===== Material shown =====

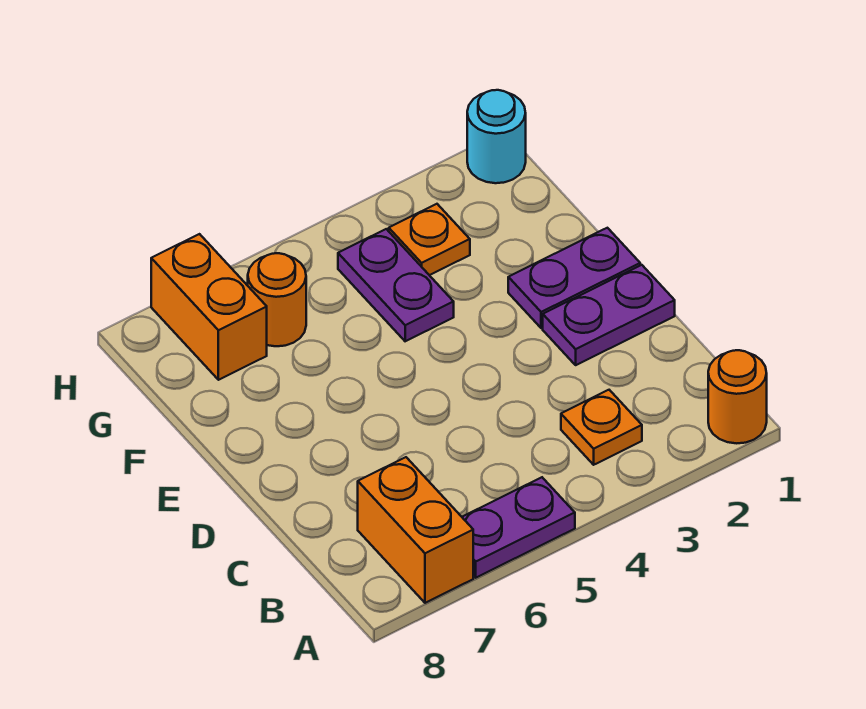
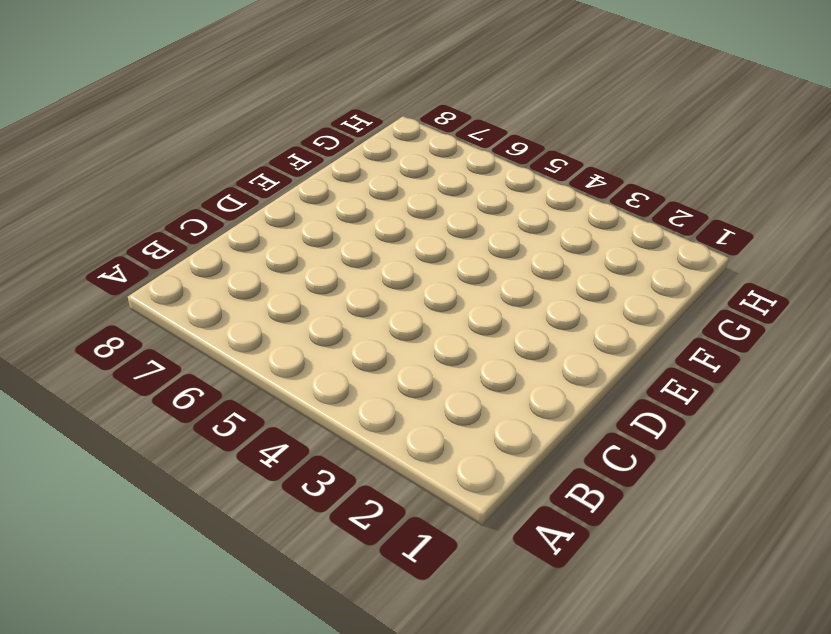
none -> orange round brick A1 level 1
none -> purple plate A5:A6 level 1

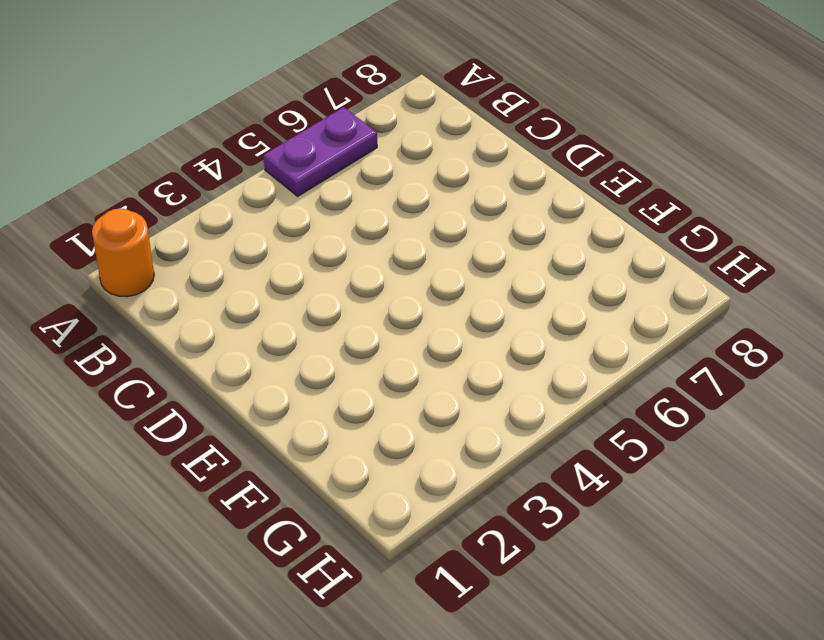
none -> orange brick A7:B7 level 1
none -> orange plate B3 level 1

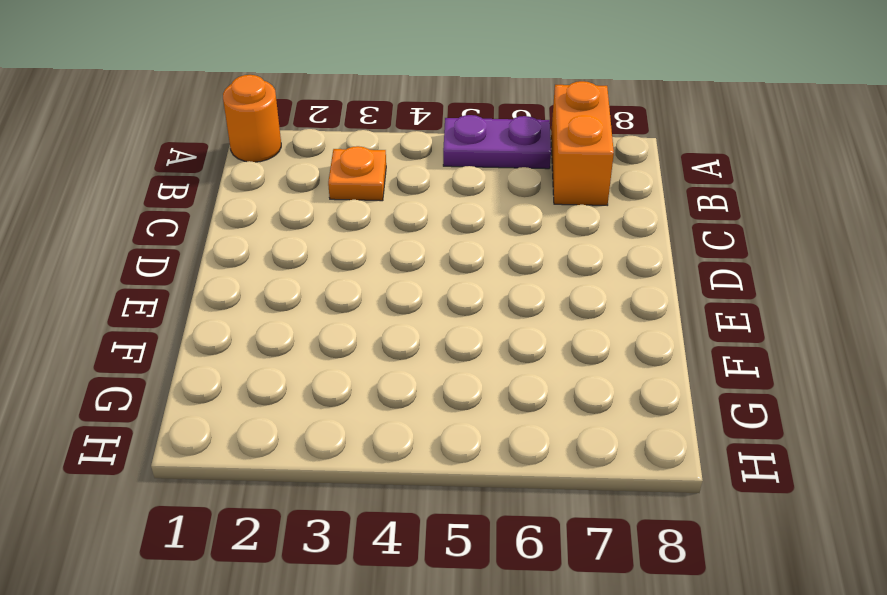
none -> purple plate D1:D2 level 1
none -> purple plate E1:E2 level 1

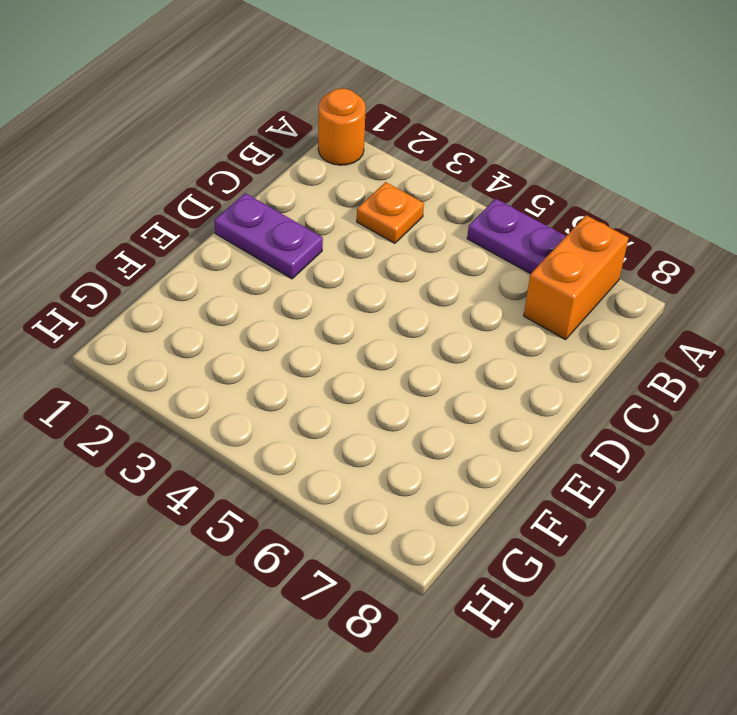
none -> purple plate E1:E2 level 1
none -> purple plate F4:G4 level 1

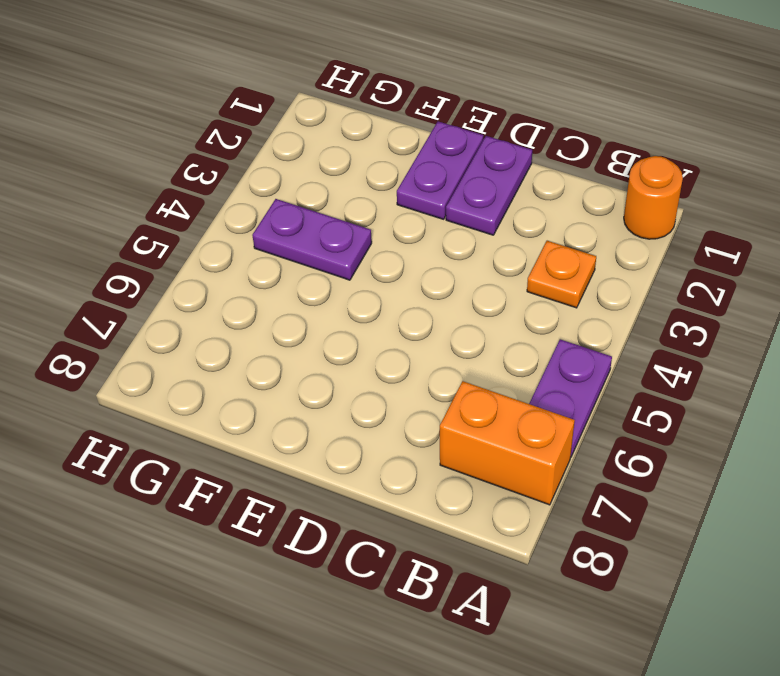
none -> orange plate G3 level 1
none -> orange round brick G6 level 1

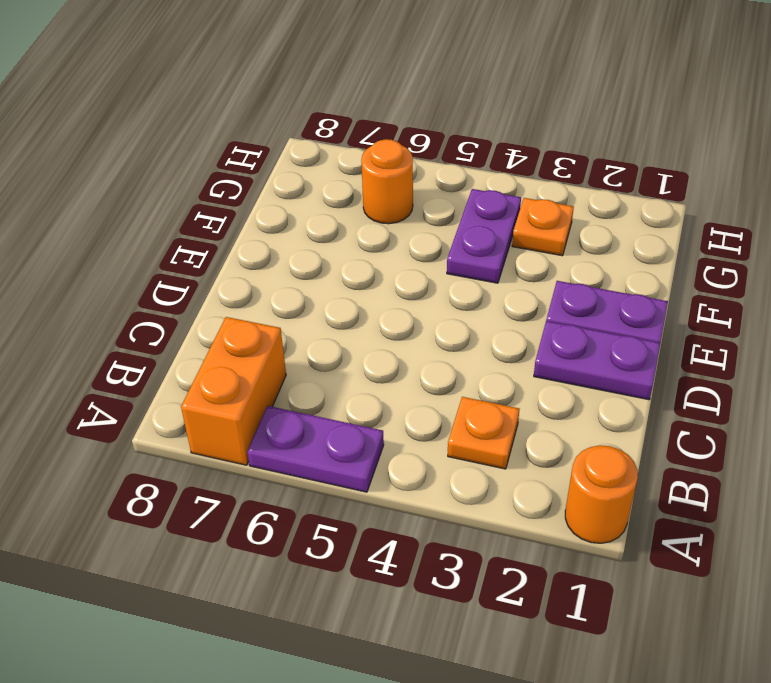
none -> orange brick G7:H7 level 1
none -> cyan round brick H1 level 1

=====

Where a line in the records above contains the word "round", copy that line.

Answer to this task:
none -> orange round brick A1 level 1
none -> orange round brick G6 level 1
none -> cyan round brick H1 level 1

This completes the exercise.